## Data provided
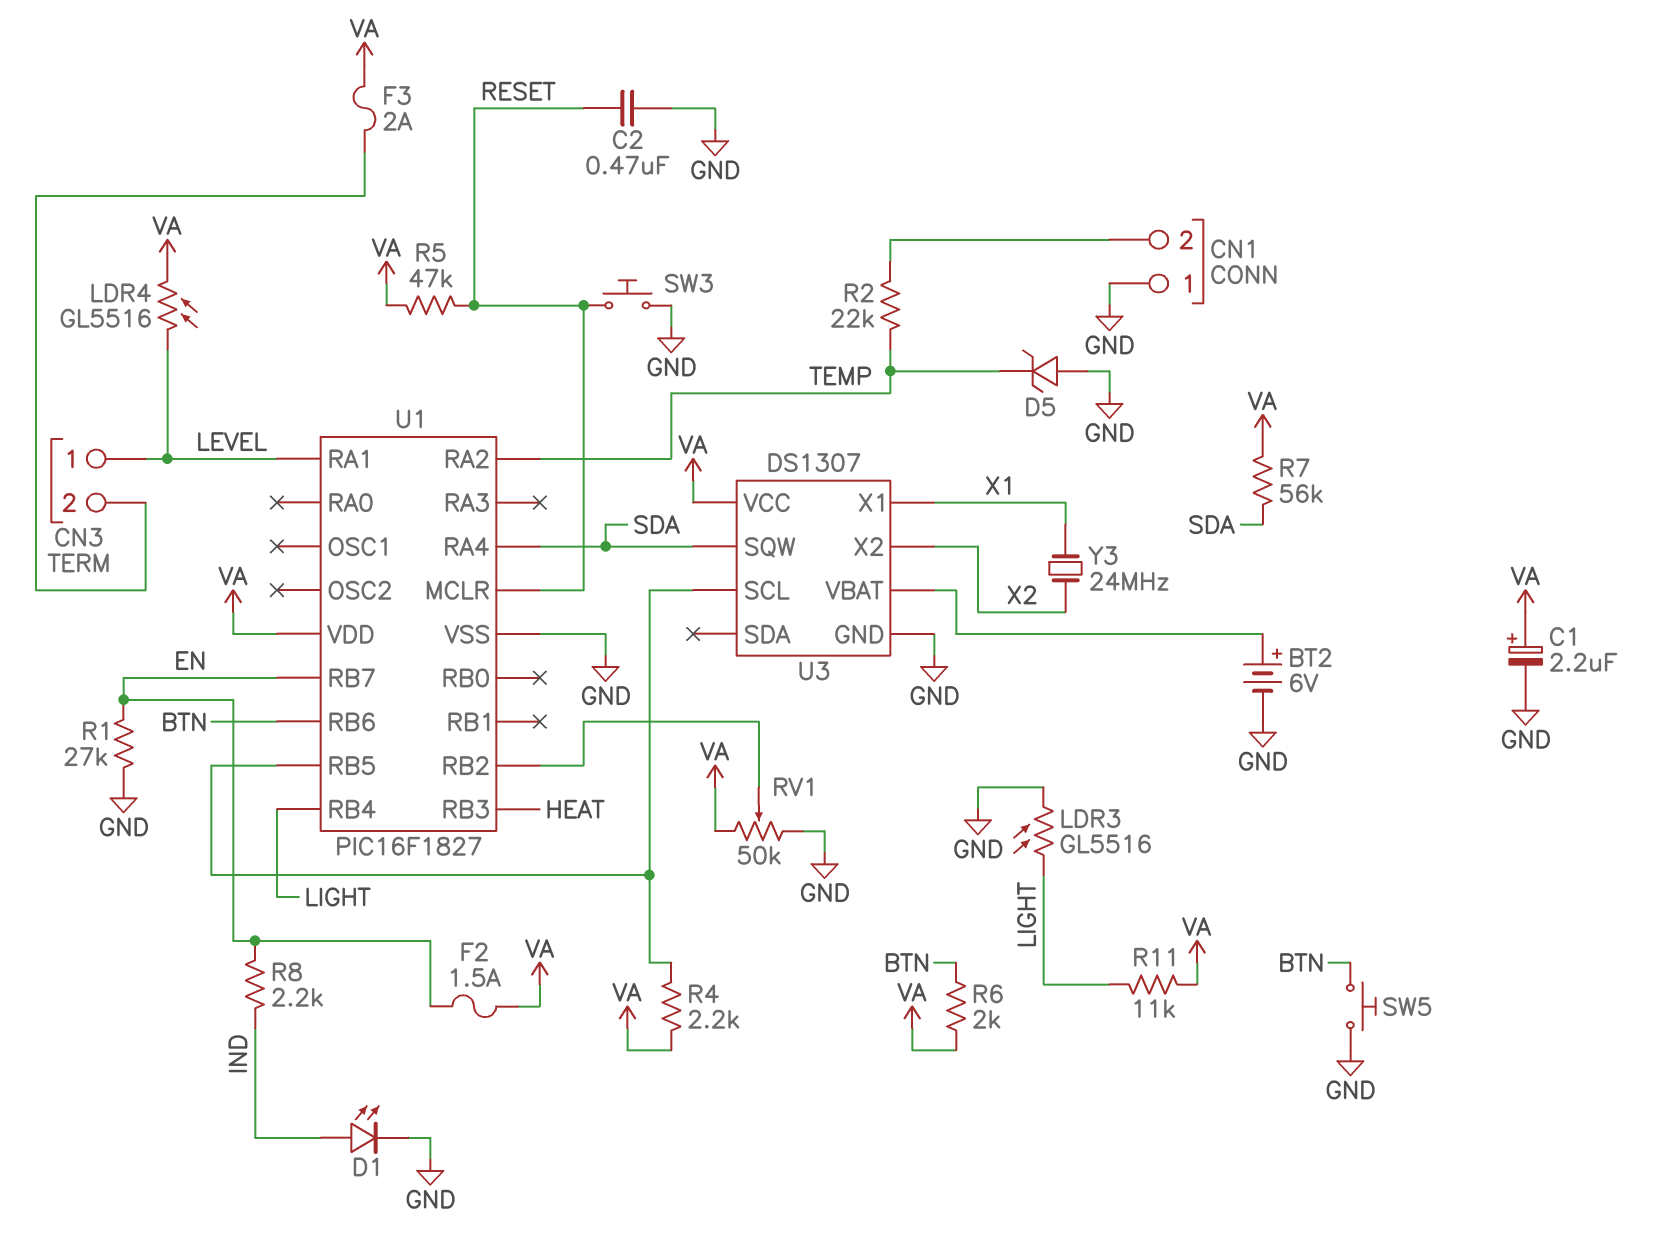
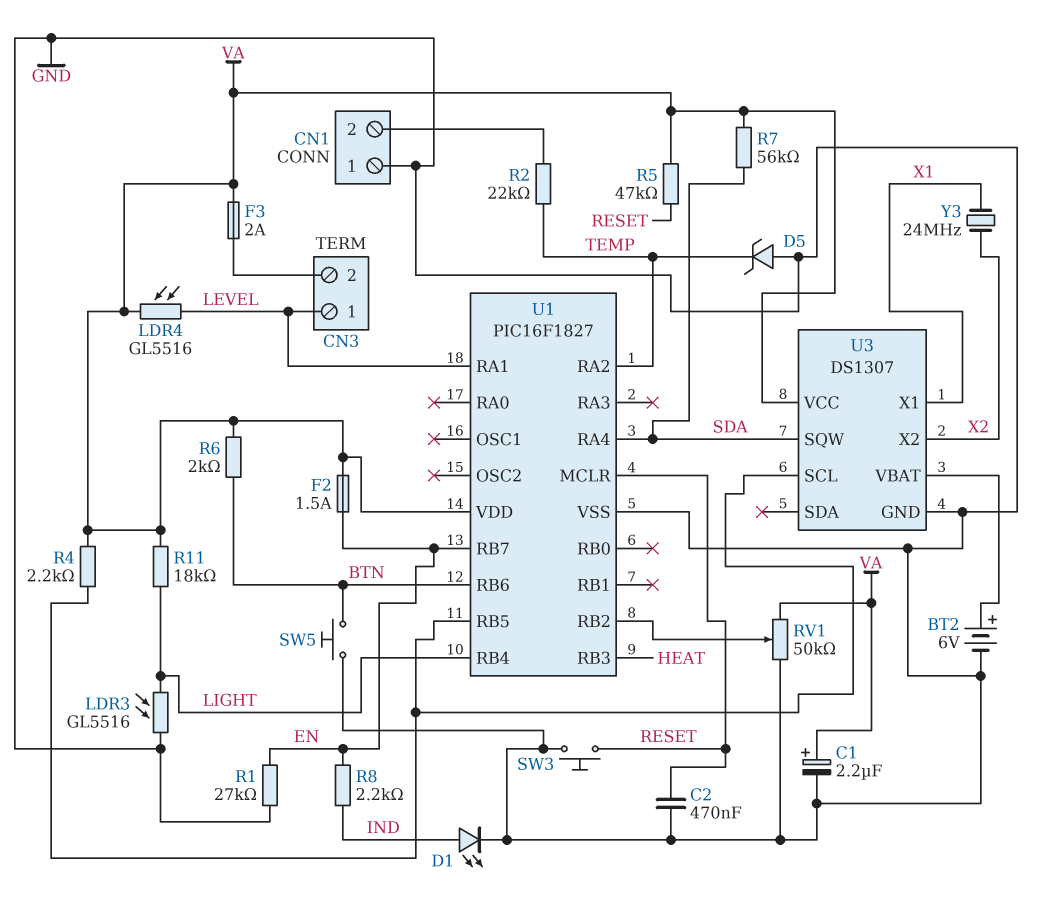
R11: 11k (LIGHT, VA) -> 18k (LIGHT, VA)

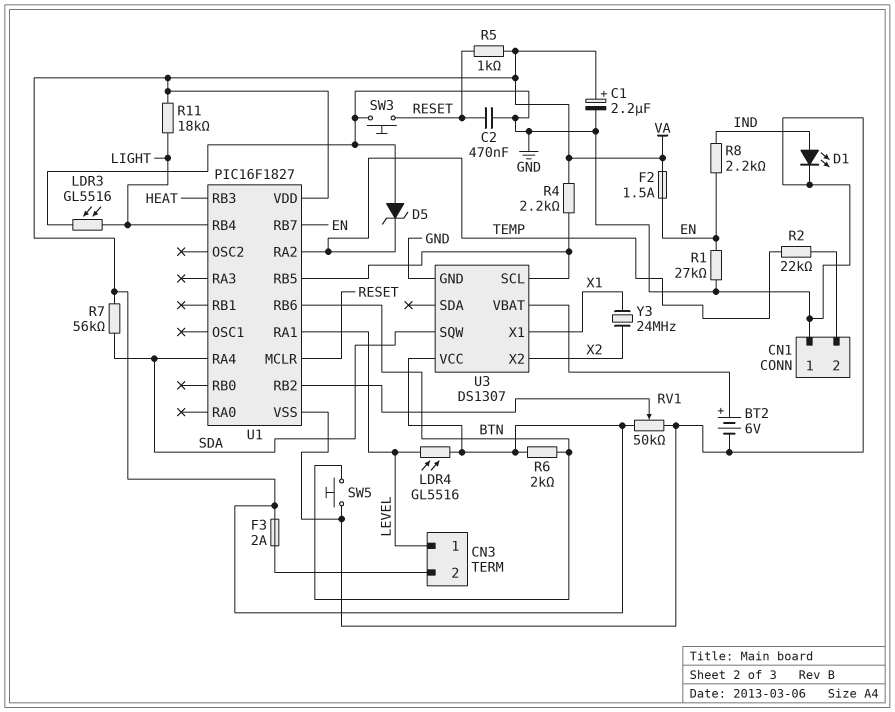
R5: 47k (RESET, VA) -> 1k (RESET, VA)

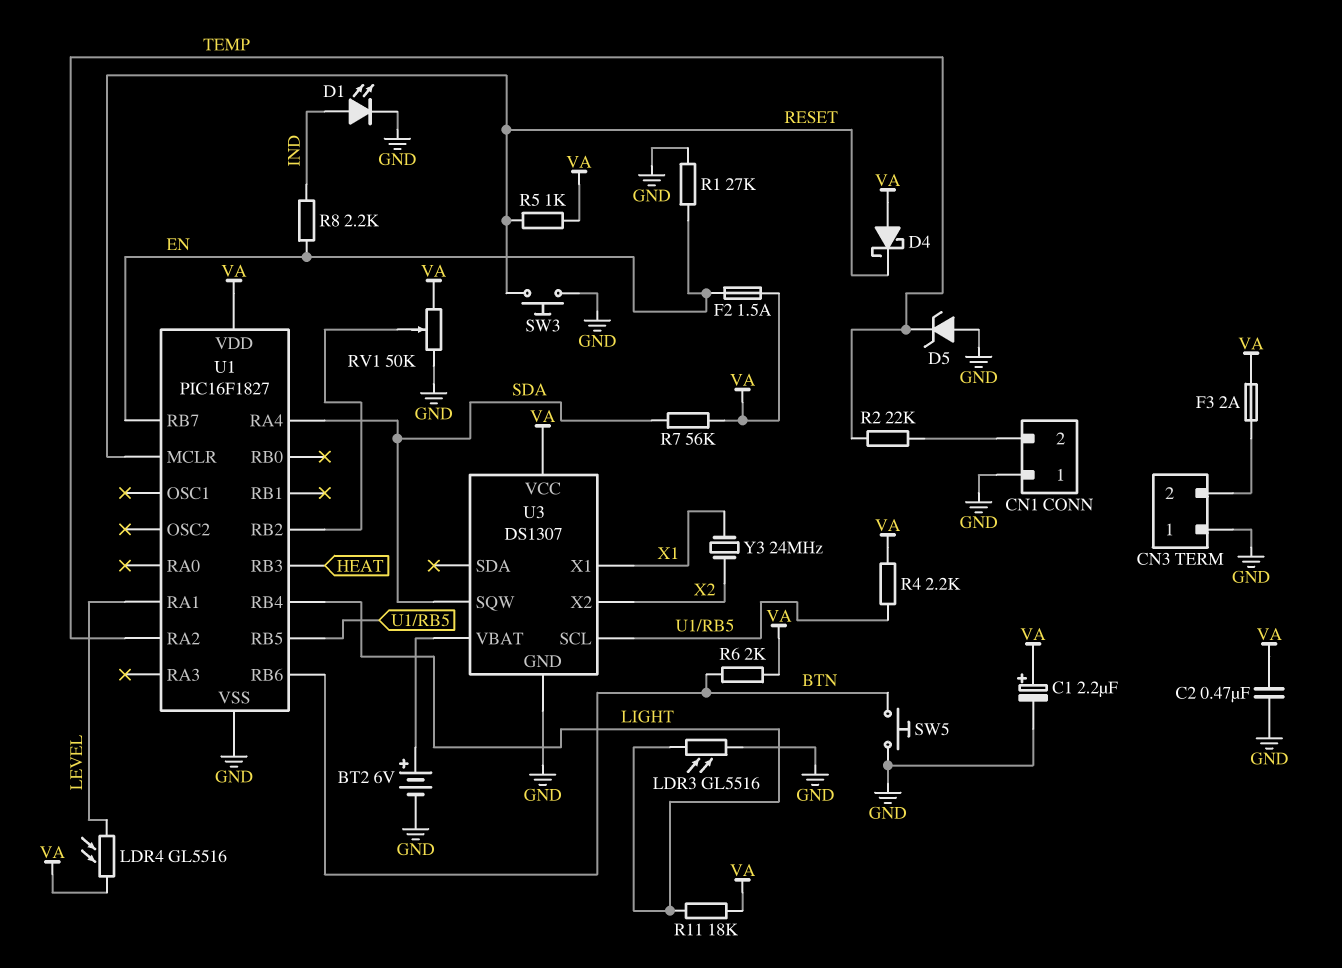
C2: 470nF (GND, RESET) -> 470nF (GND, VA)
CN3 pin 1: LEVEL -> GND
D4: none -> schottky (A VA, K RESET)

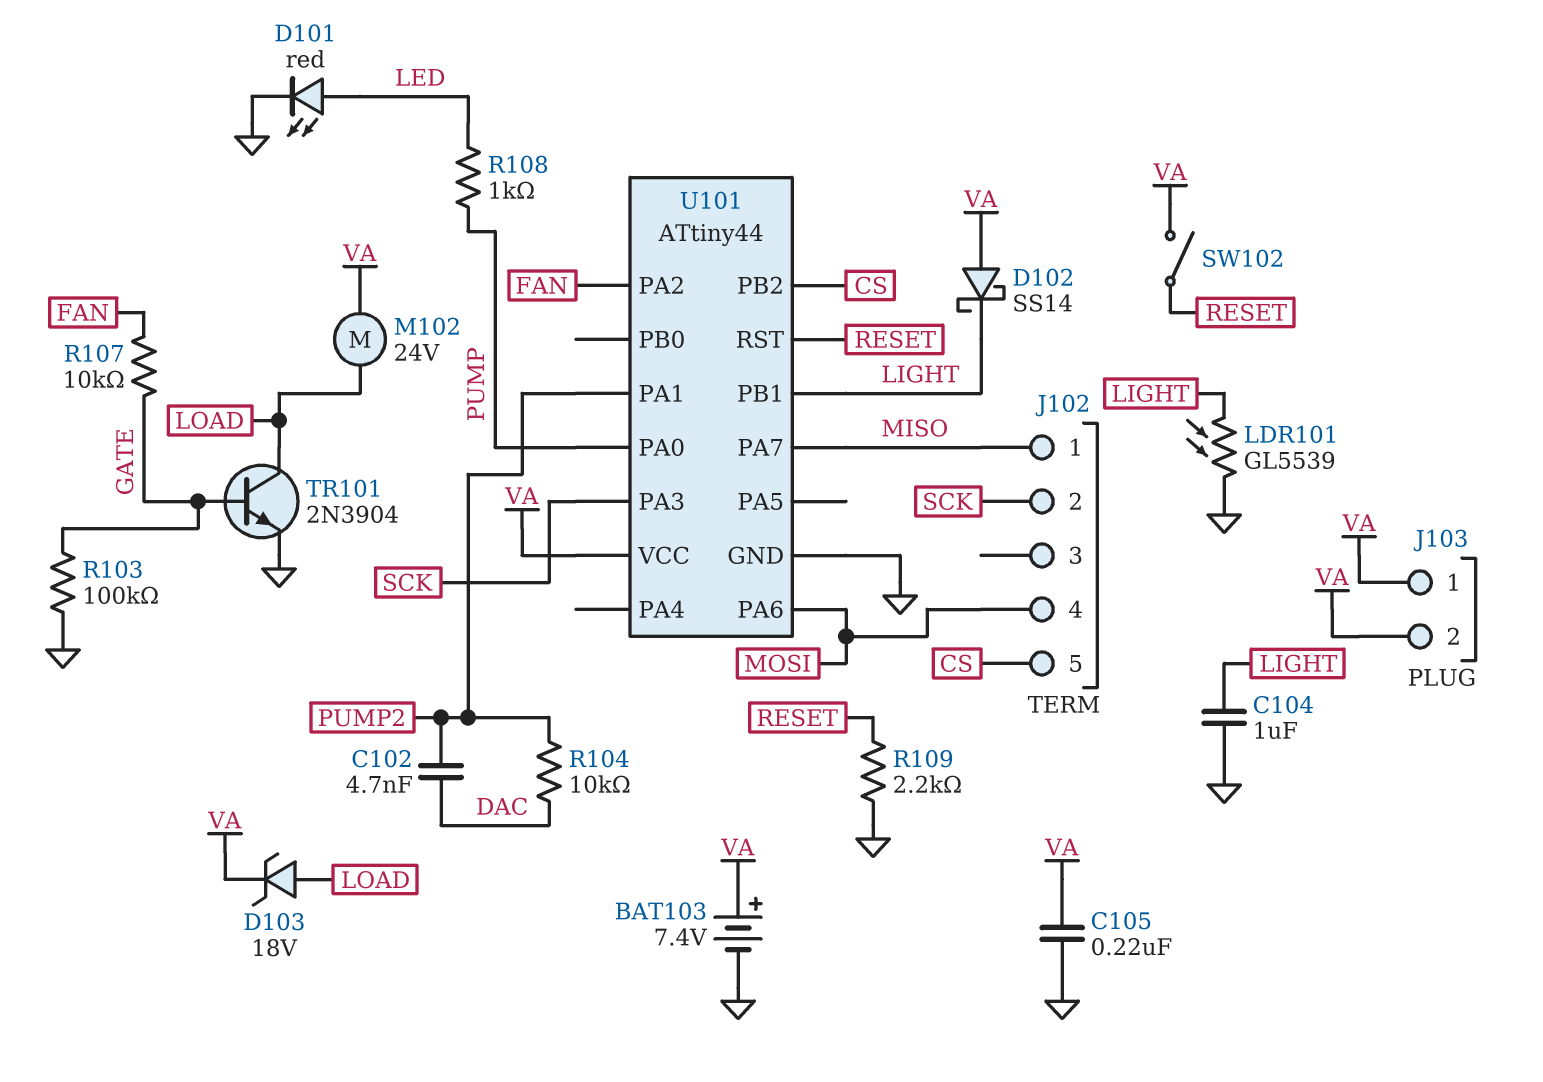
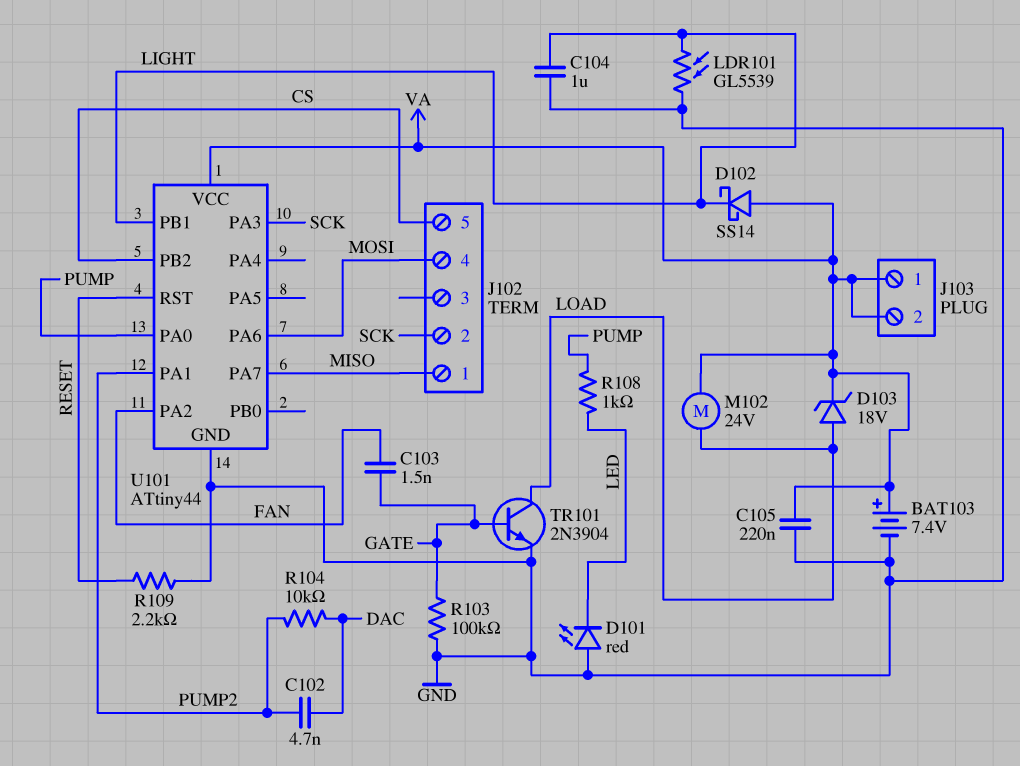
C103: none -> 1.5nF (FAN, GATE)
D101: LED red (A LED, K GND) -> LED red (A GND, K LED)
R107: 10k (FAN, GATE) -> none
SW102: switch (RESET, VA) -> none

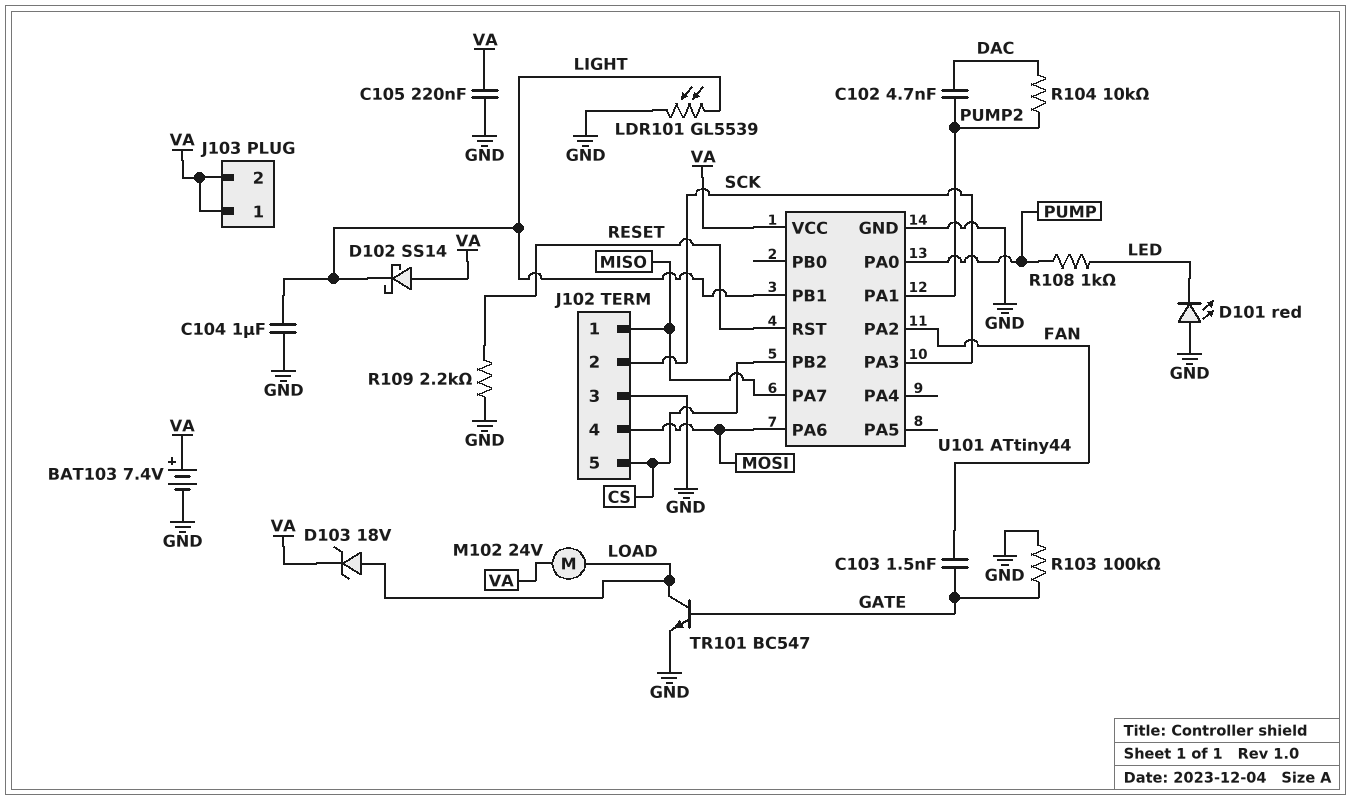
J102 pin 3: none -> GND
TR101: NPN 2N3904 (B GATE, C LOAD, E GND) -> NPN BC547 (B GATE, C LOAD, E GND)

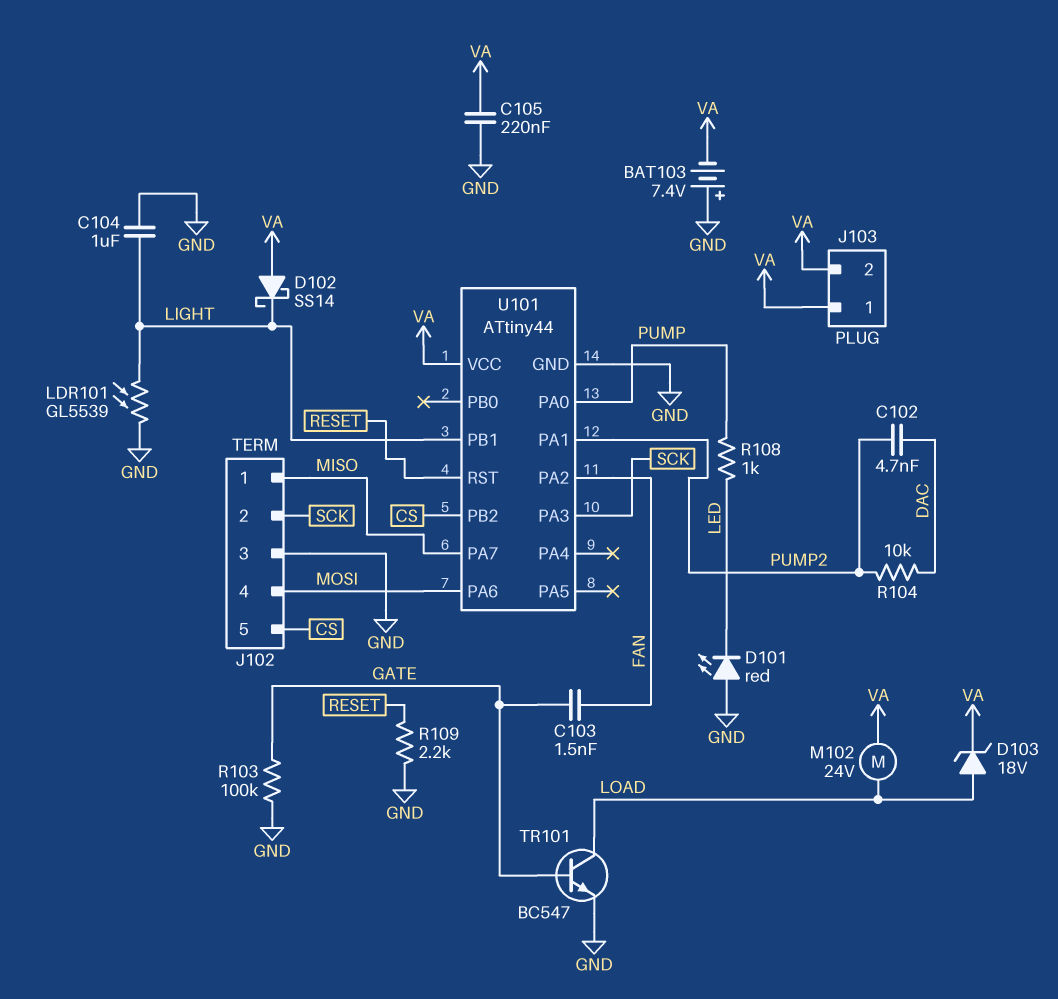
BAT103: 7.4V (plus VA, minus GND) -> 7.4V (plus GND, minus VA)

## What is required
Count up every line above that has the word "GATE" in it; answer with the number alone.

## Final answer
3